◆ Problem to solve
Write again exactly the lines in the listing below, starting at the line with "none -> yellow 1x2 plate [193,379,248,469]" and ending at the line with "grey 1x2 plate", both included. Pictures are not copied.
* * *
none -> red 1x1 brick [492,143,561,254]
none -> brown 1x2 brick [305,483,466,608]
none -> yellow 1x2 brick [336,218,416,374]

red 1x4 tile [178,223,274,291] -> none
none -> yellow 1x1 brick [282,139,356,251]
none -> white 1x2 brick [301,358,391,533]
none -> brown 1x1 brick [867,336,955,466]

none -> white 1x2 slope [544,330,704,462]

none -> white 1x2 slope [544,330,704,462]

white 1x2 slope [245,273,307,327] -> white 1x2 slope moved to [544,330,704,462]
* * *
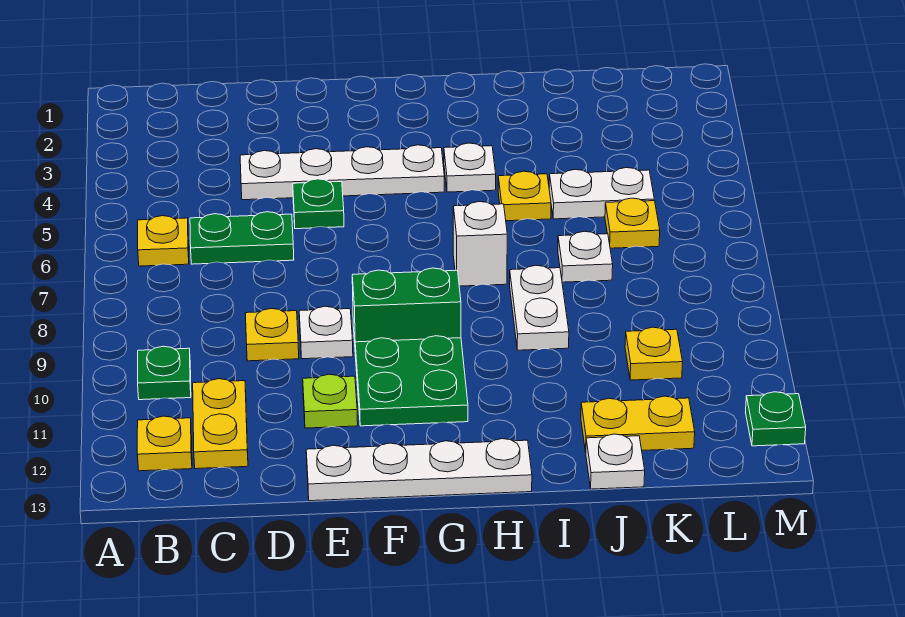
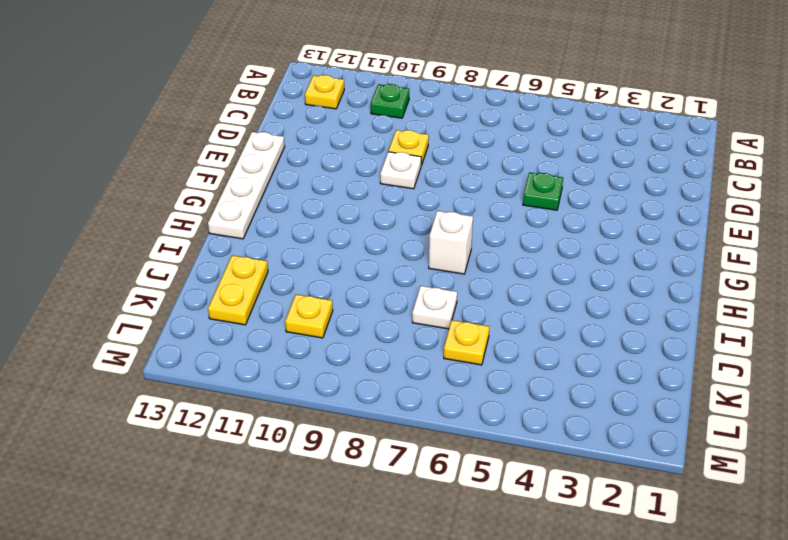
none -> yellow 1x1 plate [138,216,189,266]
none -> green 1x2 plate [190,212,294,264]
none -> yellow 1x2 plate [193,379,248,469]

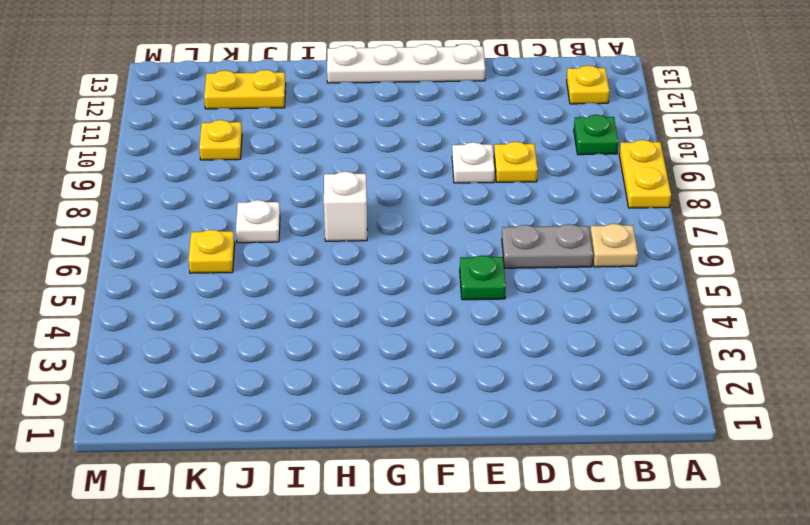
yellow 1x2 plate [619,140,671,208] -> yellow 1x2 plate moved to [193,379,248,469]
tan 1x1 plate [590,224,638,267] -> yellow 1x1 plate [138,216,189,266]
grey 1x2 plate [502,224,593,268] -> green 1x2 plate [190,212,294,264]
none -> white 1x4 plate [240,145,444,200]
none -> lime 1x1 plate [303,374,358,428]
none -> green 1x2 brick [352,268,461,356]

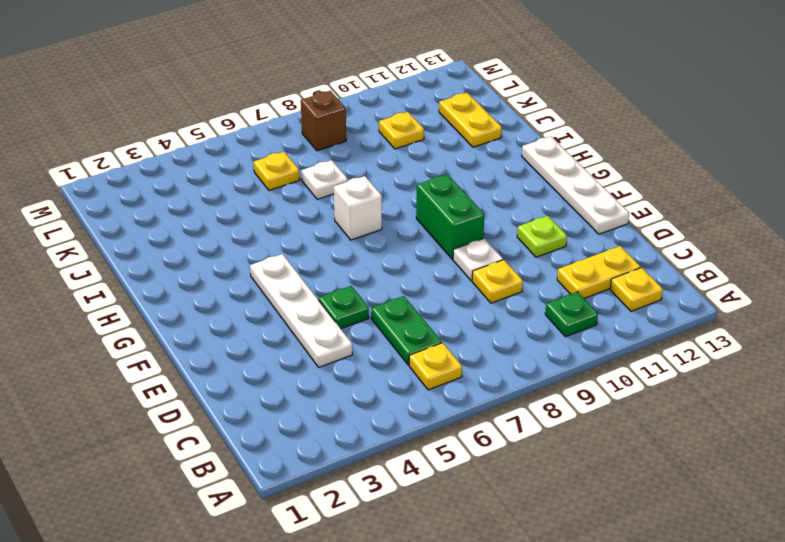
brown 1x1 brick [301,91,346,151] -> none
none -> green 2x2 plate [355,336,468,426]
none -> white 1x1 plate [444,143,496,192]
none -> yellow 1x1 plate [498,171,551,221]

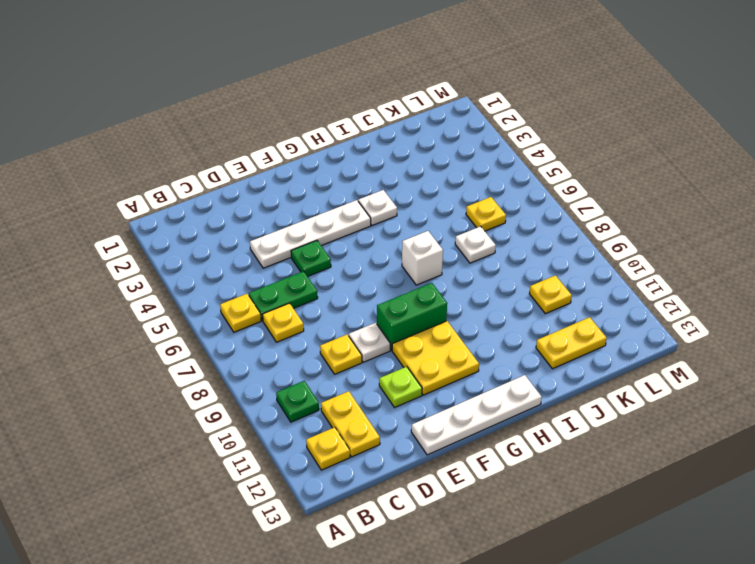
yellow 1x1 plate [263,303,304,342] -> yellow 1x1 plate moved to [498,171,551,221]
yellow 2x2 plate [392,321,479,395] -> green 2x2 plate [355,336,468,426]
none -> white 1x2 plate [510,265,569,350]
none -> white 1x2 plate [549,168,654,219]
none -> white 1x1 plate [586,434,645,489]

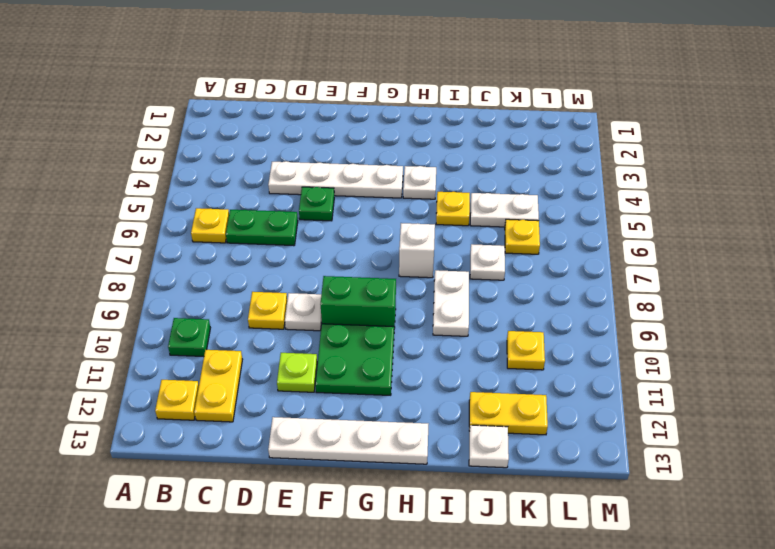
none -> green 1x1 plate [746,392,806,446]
* * *
◆ Response below
none -> yellow 1x2 plate [193,379,248,469]

yellow 1x2 plate [619,140,671,208] -> yellow 1x2 plate moved to [193,379,248,469]
tan 1x1 plate [590,224,638,267] -> yellow 1x1 plate [138,216,189,266]
grey 1x2 plate [502,224,593,268] -> green 1x2 plate [190,212,294,264]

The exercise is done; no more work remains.